*Records from a collection*
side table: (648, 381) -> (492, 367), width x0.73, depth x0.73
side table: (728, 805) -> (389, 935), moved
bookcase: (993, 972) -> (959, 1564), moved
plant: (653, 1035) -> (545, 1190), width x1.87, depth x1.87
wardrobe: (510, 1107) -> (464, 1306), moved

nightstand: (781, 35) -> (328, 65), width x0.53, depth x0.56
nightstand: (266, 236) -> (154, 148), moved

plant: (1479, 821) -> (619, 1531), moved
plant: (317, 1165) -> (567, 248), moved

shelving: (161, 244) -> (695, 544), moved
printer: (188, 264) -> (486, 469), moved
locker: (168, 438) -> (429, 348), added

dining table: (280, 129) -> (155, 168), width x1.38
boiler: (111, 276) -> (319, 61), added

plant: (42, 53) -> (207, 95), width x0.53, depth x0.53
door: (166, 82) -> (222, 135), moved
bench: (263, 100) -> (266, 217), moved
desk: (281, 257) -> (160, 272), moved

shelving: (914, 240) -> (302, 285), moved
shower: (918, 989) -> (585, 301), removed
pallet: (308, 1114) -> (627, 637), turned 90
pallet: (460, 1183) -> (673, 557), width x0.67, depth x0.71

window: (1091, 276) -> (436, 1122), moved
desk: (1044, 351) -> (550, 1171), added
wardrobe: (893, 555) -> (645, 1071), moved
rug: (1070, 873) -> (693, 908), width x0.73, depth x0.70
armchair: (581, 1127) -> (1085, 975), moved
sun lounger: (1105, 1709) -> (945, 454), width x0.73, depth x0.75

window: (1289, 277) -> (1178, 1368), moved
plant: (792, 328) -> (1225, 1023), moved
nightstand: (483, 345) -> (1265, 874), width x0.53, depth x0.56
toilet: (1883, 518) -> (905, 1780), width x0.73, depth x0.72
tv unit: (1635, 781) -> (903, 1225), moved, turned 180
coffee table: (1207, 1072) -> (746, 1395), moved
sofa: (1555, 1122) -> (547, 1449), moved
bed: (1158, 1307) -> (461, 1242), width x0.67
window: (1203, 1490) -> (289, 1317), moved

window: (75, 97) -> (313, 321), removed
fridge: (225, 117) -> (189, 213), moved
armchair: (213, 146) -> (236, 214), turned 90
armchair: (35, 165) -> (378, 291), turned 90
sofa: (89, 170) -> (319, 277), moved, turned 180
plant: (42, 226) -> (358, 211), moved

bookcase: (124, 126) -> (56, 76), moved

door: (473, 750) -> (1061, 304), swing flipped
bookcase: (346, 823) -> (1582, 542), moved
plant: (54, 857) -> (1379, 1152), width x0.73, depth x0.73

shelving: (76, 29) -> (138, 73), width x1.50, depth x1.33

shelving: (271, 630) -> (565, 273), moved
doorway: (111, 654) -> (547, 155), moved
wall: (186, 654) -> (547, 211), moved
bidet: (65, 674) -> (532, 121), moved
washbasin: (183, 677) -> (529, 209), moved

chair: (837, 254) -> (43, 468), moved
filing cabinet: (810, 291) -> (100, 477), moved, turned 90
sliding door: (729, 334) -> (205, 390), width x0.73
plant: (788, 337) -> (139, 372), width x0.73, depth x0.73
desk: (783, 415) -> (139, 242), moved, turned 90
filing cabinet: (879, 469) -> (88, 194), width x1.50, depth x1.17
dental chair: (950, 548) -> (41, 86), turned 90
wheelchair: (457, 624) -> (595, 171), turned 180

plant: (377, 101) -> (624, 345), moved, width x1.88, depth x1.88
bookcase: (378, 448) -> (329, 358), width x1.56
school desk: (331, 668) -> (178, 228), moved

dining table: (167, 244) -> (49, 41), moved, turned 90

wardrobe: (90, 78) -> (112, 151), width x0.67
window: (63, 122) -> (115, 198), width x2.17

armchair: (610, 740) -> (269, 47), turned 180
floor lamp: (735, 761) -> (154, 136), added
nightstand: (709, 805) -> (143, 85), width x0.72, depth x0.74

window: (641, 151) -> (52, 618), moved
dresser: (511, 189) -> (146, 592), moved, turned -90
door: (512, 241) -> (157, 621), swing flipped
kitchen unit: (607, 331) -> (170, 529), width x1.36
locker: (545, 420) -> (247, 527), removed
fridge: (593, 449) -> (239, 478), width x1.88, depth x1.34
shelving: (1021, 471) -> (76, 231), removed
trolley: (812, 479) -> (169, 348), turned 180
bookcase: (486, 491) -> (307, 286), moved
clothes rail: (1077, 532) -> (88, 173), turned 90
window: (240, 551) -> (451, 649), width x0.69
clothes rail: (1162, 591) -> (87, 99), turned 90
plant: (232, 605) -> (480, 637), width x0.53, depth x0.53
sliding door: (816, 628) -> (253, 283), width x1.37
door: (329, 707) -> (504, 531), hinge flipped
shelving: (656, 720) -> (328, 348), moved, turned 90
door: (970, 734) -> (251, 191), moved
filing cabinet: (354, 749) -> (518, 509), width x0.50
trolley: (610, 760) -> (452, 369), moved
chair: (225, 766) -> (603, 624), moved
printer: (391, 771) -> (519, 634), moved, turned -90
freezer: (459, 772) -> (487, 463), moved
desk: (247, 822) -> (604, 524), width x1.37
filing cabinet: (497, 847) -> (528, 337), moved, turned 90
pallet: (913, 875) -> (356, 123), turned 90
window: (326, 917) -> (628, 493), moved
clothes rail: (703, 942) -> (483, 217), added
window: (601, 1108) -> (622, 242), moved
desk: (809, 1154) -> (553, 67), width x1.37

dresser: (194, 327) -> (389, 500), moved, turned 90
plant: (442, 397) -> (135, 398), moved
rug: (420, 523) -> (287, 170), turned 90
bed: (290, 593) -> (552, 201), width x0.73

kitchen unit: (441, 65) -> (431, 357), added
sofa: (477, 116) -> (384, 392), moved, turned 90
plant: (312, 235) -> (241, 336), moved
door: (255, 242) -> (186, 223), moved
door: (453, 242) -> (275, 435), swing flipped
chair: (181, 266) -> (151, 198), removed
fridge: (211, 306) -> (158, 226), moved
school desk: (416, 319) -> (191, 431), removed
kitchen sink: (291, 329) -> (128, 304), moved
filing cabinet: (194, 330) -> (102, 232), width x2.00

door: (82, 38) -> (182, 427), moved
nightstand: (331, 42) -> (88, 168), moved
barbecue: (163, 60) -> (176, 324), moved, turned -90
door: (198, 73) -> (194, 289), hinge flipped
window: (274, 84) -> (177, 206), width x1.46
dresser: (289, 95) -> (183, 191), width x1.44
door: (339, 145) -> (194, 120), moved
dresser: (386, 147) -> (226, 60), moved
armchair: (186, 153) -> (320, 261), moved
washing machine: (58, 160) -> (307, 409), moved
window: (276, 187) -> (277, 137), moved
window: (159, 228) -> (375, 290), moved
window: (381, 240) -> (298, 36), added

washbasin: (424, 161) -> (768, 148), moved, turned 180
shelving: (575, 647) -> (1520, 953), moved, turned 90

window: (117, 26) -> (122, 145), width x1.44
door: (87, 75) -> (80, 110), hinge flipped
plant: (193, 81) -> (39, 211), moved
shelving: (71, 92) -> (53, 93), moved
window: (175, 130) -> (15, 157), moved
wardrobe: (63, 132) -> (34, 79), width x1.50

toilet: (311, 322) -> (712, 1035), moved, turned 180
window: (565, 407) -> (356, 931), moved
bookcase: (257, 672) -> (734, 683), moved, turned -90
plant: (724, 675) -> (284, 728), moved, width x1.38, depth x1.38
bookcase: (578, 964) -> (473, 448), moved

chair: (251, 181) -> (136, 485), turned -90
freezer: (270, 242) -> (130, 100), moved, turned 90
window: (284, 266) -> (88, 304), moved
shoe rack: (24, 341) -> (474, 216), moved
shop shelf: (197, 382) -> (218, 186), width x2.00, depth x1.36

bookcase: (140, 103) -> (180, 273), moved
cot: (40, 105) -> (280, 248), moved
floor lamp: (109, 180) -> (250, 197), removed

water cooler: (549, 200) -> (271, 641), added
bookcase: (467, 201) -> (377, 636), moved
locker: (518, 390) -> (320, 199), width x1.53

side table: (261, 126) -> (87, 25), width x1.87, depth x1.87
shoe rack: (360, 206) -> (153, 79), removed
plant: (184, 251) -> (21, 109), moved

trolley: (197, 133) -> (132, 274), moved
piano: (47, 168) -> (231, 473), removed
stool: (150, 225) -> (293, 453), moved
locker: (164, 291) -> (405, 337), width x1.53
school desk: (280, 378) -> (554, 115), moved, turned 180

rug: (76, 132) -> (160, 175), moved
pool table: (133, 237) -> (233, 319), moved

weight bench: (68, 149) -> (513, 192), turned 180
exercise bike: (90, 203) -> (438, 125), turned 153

*WORK TO BE COMPLETED*
From the entries above, restate word for word the lines from the line containing "door: (255, 242) -> (186, 223), moved" to the line containing "filing cabinet: (194, 330)", both ends included, and nothing more.

*WRITTEN SOLUTION*
door: (255, 242) -> (186, 223), moved
door: (453, 242) -> (275, 435), swing flipped
chair: (181, 266) -> (151, 198), removed
fridge: (211, 306) -> (158, 226), moved
school desk: (416, 319) -> (191, 431), removed
kitchen sink: (291, 329) -> (128, 304), moved
filing cabinet: (194, 330) -> (102, 232), width x2.00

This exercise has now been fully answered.